• [DATA FOR THIS TASK]:
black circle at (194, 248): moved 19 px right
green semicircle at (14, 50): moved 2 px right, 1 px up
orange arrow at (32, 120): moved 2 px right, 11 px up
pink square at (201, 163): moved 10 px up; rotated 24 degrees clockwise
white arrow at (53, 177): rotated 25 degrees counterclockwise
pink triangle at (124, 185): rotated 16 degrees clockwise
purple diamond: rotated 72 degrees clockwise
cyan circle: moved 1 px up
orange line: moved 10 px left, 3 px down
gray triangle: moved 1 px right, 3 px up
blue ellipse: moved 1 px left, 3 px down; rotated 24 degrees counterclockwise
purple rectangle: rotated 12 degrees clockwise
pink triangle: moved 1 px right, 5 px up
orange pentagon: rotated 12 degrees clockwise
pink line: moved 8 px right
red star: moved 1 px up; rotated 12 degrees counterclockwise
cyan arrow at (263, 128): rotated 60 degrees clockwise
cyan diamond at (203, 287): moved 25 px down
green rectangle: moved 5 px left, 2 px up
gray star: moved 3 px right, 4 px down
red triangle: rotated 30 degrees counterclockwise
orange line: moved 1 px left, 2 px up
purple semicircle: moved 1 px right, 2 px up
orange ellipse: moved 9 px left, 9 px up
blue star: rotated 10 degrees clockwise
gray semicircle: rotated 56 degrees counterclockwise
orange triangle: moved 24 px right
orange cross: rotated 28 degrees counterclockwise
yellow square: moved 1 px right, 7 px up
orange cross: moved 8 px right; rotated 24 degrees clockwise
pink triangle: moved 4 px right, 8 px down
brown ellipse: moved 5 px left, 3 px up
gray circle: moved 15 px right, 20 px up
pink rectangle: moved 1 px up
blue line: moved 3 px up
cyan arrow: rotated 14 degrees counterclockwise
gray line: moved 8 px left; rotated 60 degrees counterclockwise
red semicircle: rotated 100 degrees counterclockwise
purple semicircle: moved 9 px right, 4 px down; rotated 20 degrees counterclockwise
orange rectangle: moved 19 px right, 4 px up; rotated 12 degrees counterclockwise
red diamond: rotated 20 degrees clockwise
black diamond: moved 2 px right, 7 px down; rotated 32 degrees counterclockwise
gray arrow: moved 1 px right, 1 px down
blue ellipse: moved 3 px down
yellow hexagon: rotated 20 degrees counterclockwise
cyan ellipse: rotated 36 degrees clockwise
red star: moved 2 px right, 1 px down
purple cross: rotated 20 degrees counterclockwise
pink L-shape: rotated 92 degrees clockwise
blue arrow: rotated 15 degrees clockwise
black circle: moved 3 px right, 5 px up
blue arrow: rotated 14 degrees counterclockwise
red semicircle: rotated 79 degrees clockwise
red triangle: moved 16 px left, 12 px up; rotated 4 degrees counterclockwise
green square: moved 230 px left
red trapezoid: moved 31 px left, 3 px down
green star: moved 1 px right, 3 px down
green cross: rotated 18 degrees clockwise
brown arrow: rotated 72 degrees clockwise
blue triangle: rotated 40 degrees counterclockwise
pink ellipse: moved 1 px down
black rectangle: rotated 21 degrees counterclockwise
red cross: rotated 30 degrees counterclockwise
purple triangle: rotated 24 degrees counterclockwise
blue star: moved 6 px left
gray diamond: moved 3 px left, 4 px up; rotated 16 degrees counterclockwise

• [WHAT IS NEEDED]:
Copy the items from the first one through the one containing "cyan circle: moved 1 px up", swapping "arrow" for "pointer" and leaving everything else as is.

• [THE ANSWER]:
black circle at (194, 248): moved 19 px right
green semicircle at (14, 50): moved 2 px right, 1 px up
orange pointer at (32, 120): moved 2 px right, 11 px up
pink square at (201, 163): moved 10 px up; rotated 24 degrees clockwise
white pointer at (53, 177): rotated 25 degrees counterclockwise
pink triangle at (124, 185): rotated 16 degrees clockwise
purple diamond: rotated 72 degrees clockwise
cyan circle: moved 1 px up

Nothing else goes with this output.